### Task to carry out
Lines with the word "none" in them are the ones to copy from the records.
** Opening Study material block **
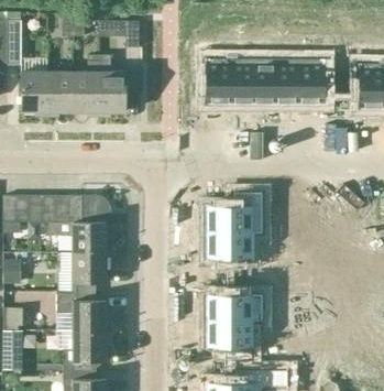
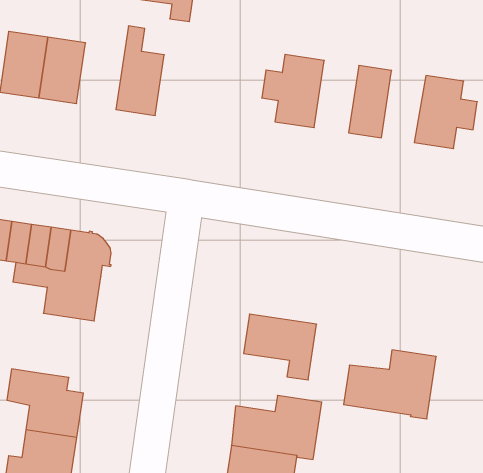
building: [73,56,99,112] -> none
building: [231,59,254,105] -> none
building: [276,59,299,105] -> none
building: [207,193,263,235] -> [344,350,436,419]
building: [56,253,106,293] -> none

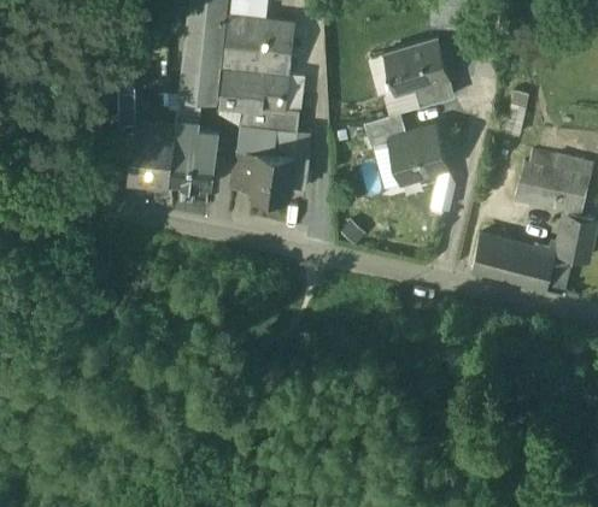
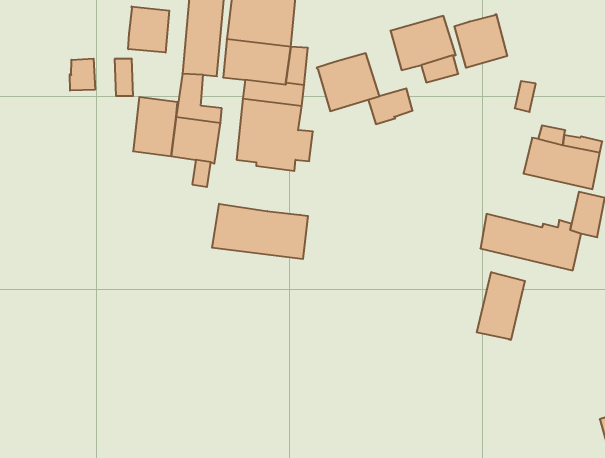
building: none -> [128,6,169,53]
building: none -> [454,14,507,68]
building: none -> [70,59,95,91]
building: [388,126,450,183] -> [317,53,379,111]
building: none -> [212,204,308,259]
building: none -> [477,272,525,340]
** Closing Study material block **
### The answer
building: [73,56,99,112] -> none
building: [231,59,254,105] -> none
building: [276,59,299,105] -> none
building: [56,253,106,293] -> none
building: none -> [128,6,169,53]
building: none -> [454,14,507,68]
building: none -> [70,59,95,91]
building: none -> [212,204,308,259]
building: none -> [477,272,525,340]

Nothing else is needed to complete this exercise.